### [Task directions]
Reproduce the listing below verbatim, starting with the line that contains "Return every road" and continuing through the final line of the listing, both ends included.
◆ ◆ ◆
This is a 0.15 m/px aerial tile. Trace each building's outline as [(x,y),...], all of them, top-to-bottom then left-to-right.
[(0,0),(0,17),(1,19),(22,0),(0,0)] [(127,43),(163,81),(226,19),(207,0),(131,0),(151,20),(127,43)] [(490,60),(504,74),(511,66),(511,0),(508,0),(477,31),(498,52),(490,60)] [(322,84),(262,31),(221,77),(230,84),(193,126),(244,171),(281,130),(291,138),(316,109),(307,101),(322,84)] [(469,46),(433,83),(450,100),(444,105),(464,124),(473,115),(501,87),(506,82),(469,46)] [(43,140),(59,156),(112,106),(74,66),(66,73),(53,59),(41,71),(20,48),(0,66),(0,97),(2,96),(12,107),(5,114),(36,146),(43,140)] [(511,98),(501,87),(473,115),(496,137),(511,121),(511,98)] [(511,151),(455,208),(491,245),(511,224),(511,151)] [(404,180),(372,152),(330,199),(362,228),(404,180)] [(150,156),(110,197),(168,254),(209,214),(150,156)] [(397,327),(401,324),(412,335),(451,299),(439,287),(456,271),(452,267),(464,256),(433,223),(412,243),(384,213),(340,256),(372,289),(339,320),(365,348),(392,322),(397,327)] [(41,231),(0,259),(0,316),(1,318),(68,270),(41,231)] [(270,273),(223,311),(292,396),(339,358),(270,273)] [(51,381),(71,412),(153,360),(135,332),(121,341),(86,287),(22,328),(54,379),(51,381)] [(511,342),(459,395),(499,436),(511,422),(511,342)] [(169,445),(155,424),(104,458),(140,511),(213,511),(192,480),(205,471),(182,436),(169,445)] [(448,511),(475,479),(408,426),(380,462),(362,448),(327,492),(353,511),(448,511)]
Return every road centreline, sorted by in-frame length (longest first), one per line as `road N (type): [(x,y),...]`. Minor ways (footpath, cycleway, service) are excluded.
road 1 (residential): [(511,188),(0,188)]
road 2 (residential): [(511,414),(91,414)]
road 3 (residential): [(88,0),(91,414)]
◆ ◆ ◆
### [Reply to the task]
Return every road centreline, sorted by in-frame length (longest first), one per line as `road N (type): [(x,y),...]`. Minor ways (footpath, cycleway, service) are excluded.
road 1 (residential): [(511,188),(0,188)]
road 2 (residential): [(511,414),(91,414)]
road 3 (residential): [(88,0),(91,414)]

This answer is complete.